▶ [Work required] Your answer should be the lines below from the one with "(927, 531) = (395, 426): brown" to the one with "camera: 165 degrees left, 20 degrees up", both included, given again exactly and with nothing added.

▶ [Extracted material]
▬▬▬▬▬▬▬▬▬▬

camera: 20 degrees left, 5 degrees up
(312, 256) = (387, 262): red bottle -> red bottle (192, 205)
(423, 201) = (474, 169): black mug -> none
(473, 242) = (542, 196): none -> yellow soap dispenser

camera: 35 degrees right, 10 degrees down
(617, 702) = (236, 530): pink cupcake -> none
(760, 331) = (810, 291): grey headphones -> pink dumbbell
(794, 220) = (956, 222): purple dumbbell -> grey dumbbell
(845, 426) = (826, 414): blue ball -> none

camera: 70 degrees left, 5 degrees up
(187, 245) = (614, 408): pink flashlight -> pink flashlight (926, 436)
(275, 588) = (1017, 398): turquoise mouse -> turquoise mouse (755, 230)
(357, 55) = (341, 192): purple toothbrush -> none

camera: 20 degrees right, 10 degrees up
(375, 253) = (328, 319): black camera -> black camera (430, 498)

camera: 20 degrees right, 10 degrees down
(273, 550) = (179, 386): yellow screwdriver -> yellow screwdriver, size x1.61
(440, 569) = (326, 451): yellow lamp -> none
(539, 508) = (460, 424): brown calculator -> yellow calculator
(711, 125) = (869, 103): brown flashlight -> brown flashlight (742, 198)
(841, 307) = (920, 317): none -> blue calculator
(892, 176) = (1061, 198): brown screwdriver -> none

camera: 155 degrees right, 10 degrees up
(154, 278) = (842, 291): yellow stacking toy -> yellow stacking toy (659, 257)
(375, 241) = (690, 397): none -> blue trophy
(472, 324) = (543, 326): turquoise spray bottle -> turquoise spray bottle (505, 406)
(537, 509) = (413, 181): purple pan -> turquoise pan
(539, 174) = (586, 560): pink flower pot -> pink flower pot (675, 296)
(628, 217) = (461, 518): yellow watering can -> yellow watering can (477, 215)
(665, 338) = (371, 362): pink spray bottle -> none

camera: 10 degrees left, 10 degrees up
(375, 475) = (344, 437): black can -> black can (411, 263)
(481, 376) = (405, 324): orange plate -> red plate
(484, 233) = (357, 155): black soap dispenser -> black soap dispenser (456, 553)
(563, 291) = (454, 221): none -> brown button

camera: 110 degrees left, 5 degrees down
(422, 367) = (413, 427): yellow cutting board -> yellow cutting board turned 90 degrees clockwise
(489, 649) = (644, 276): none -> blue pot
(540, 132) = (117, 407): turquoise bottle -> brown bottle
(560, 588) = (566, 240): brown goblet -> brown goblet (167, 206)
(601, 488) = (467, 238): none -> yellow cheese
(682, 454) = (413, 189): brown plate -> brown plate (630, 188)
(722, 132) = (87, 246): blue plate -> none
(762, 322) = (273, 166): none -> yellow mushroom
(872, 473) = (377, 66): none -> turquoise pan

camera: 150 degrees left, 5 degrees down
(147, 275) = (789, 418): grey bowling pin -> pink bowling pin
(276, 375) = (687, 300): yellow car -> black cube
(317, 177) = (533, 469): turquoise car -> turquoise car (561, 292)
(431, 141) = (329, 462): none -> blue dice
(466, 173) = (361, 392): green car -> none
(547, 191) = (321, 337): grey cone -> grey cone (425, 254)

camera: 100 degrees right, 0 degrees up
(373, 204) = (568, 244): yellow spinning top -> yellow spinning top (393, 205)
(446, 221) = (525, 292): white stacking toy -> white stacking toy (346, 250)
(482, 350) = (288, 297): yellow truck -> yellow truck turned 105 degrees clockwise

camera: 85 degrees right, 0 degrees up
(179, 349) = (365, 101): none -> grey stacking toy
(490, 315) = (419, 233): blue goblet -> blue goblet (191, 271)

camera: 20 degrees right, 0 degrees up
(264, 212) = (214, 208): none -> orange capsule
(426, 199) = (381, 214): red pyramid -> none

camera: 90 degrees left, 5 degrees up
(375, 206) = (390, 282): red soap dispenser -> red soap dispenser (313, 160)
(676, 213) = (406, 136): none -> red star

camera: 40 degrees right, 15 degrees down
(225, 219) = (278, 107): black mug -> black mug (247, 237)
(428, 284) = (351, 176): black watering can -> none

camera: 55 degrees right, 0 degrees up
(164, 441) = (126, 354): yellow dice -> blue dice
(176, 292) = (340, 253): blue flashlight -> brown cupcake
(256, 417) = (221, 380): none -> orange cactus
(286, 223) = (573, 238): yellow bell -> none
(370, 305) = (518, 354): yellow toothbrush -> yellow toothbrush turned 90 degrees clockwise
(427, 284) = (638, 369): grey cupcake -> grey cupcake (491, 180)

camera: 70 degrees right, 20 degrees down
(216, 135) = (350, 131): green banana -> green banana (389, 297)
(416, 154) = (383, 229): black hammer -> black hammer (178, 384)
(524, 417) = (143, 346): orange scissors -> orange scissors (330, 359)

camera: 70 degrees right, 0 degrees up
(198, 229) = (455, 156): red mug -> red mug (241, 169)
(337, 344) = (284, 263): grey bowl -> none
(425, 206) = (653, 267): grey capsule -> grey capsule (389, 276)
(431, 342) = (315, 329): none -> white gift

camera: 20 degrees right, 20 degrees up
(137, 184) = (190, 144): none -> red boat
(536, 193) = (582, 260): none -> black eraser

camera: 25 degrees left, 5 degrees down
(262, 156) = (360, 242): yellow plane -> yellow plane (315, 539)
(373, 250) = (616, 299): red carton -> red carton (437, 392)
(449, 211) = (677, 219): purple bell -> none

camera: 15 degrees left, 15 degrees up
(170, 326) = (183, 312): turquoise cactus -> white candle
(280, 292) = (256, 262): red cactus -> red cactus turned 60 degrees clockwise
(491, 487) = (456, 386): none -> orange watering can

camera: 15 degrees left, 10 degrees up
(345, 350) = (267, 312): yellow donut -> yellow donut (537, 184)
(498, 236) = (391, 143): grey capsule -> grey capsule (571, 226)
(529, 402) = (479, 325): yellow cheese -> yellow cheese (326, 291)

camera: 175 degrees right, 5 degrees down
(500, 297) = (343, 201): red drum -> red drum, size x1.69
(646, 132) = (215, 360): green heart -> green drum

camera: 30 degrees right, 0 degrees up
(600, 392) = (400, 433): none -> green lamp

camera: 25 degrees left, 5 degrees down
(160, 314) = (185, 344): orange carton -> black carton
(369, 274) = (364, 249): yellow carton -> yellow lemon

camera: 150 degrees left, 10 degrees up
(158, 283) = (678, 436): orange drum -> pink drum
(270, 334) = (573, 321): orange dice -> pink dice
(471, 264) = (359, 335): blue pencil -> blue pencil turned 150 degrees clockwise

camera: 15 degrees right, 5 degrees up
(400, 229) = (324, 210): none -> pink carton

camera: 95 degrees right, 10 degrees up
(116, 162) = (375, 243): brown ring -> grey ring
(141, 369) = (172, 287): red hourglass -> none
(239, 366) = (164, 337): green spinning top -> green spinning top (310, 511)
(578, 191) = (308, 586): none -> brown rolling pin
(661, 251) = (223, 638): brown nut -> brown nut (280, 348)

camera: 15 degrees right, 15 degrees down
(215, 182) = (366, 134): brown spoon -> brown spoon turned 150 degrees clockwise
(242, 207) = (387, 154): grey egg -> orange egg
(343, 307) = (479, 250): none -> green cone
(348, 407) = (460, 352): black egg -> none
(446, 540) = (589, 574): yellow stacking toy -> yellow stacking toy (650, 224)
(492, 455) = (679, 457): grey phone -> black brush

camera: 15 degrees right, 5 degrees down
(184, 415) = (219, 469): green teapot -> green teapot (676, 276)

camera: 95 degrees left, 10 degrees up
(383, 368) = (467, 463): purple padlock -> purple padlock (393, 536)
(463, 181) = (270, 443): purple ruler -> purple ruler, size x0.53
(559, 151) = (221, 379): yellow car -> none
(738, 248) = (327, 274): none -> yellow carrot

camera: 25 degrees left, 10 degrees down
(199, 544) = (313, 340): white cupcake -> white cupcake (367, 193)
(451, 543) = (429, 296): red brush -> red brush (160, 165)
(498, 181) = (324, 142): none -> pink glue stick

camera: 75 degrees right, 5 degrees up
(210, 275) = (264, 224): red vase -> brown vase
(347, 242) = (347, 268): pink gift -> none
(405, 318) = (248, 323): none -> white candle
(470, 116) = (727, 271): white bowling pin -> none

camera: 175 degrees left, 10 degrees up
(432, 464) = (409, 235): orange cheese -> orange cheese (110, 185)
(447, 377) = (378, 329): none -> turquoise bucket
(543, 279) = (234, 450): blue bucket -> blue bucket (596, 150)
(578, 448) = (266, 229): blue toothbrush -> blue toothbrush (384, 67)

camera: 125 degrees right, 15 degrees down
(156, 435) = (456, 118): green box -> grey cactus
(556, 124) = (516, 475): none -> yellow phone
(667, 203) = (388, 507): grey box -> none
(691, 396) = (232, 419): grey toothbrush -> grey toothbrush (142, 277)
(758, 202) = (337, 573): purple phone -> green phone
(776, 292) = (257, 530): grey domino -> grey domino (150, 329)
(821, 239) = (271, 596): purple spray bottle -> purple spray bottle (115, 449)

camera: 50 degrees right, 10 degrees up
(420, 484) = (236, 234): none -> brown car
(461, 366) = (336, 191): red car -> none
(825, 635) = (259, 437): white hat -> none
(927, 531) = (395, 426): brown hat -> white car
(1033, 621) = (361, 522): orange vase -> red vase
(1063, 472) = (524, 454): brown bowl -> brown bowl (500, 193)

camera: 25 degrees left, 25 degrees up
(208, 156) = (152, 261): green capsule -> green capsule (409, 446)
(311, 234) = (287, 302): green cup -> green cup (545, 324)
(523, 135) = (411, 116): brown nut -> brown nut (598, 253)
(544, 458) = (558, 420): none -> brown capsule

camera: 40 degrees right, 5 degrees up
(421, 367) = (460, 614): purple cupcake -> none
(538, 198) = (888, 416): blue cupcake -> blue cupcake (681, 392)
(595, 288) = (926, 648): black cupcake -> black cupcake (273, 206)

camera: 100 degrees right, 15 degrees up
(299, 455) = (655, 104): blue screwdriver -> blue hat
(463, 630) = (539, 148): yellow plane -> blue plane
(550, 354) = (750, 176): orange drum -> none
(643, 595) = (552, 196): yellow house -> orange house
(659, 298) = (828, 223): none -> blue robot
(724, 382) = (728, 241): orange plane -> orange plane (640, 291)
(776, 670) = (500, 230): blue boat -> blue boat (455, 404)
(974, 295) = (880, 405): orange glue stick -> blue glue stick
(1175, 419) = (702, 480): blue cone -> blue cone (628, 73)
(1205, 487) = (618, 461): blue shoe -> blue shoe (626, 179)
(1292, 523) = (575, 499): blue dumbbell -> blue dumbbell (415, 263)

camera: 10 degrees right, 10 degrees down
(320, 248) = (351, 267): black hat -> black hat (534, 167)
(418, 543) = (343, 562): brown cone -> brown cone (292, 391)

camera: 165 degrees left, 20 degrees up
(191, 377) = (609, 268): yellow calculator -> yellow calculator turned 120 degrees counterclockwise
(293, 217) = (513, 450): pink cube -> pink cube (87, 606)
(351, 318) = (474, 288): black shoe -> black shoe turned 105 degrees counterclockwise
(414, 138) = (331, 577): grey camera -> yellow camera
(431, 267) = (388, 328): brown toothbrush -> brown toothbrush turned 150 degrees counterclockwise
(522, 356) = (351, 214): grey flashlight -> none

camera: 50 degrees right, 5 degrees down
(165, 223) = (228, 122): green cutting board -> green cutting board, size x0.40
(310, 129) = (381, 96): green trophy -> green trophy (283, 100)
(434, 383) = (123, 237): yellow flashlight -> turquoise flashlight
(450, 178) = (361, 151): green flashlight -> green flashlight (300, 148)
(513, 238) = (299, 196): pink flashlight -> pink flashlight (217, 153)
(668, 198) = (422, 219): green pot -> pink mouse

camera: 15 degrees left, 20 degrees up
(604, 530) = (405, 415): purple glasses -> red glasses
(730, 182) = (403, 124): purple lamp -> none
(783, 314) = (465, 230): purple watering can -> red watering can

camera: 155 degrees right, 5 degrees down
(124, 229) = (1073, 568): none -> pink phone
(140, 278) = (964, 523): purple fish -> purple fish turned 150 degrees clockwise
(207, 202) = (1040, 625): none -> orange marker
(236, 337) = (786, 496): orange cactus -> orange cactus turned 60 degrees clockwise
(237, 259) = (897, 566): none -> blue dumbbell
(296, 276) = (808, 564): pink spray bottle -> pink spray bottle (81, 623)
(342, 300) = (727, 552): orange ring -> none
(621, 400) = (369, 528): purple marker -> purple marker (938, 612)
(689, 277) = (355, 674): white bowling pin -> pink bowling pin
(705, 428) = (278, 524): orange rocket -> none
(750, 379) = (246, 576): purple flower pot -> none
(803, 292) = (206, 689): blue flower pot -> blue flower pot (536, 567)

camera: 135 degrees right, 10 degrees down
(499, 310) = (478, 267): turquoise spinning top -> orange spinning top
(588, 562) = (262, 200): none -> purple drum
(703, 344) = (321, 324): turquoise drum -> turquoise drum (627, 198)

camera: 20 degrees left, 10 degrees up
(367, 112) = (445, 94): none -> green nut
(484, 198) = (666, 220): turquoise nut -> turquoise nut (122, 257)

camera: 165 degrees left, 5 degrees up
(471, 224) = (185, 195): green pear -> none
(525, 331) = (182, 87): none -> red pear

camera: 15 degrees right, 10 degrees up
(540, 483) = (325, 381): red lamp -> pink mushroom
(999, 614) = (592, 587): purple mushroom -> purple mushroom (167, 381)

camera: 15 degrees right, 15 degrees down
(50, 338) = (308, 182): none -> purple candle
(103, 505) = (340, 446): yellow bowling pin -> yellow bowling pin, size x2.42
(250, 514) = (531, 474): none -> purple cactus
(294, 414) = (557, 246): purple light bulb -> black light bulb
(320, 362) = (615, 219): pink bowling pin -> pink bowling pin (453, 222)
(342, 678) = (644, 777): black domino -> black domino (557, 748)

▬▬▬▬▬▬▬▬▬▬

▶ [Answer below]
(927, 531) = (395, 426): brown hat -> white car
(1033, 621) = (361, 522): orange vase -> red vase
(1063, 472) = (524, 454): brown bowl -> brown bowl (500, 193)

camera: 25 degrees left, 25 degrees up
(208, 156) = (152, 261): green capsule -> green capsule (409, 446)
(311, 234) = (287, 302): green cup -> green cup (545, 324)
(523, 135) = (411, 116): brown nut -> brown nut (598, 253)
(544, 458) = (558, 420): none -> brown capsule

camera: 40 degrees right, 5 degrees up
(421, 367) = (460, 614): purple cupcake -> none
(538, 198) = (888, 416): blue cupcake -> blue cupcake (681, 392)
(595, 288) = (926, 648): black cupcake -> black cupcake (273, 206)

camera: 100 degrees right, 15 degrees up
(299, 455) = (655, 104): blue screwdriver -> blue hat
(463, 630) = (539, 148): yellow plane -> blue plane
(550, 354) = (750, 176): orange drum -> none
(643, 595) = (552, 196): yellow house -> orange house
(659, 298) = (828, 223): none -> blue robot
(724, 382) = (728, 241): orange plane -> orange plane (640, 291)
(776, 670) = (500, 230): blue boat -> blue boat (455, 404)
(974, 295) = (880, 405): orange glue stick -> blue glue stick
(1175, 419) = (702, 480): blue cone -> blue cone (628, 73)
(1205, 487) = (618, 461): blue shoe -> blue shoe (626, 179)
(1292, 523) = (575, 499): blue dumbbell -> blue dumbbell (415, 263)

camera: 10 degrees right, 10 degrees down
(320, 248) = (351, 267): black hat -> black hat (534, 167)
(418, 543) = (343, 562): brown cone -> brown cone (292, 391)

camera: 165 degrees left, 20 degrees up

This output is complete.